(Input data begins)

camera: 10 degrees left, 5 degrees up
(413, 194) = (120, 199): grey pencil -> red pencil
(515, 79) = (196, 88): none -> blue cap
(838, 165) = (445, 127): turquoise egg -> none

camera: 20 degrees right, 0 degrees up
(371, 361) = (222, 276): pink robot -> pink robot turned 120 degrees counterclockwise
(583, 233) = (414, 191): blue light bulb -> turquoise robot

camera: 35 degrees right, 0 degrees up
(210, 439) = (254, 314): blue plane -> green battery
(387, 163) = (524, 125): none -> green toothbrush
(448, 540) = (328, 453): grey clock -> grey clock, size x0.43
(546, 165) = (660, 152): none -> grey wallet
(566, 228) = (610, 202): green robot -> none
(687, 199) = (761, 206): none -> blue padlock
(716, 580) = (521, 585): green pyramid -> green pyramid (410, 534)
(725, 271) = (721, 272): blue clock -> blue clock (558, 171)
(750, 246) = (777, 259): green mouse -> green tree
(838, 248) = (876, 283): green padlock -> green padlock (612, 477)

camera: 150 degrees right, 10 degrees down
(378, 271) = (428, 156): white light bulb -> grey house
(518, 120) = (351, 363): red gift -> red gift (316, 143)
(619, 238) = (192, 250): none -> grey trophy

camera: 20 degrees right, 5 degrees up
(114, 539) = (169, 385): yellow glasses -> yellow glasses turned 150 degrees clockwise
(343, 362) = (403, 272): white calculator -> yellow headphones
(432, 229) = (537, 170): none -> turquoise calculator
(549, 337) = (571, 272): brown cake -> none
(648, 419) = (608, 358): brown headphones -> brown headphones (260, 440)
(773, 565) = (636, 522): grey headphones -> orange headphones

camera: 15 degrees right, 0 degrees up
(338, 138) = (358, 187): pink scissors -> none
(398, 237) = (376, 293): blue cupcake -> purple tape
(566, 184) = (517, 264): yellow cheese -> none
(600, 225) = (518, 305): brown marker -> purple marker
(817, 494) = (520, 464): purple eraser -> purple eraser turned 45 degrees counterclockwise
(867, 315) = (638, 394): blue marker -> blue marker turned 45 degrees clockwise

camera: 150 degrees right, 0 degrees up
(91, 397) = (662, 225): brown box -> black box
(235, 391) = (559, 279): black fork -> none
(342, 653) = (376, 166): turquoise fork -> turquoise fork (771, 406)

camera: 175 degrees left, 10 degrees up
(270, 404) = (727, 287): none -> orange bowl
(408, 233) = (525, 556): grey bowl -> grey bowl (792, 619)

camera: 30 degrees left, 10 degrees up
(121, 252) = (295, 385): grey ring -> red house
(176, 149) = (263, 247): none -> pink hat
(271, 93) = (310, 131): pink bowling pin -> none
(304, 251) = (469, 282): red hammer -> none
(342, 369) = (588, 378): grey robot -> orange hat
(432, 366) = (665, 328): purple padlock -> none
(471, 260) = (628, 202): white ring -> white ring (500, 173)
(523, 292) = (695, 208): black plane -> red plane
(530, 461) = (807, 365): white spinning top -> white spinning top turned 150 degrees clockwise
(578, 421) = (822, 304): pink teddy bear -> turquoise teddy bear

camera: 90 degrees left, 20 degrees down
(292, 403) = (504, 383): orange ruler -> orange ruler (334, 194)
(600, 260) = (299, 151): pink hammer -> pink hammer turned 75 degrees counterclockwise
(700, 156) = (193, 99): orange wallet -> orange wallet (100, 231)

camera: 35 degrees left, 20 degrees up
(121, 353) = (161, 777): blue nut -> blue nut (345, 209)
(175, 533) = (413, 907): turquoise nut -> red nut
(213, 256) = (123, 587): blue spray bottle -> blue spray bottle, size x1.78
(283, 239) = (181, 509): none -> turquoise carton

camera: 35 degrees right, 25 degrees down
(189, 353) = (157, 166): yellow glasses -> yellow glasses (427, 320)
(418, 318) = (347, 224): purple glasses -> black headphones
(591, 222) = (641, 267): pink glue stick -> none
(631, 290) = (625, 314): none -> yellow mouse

(Input data ends)

• **Problem requirements**
Go through the listing and copy each line that includes the string "padlock".

• **Answer for the task**
(687, 199) = (761, 206): none -> blue padlock
(838, 248) = (876, 283): green padlock -> green padlock (612, 477)
(432, 366) = (665, 328): purple padlock -> none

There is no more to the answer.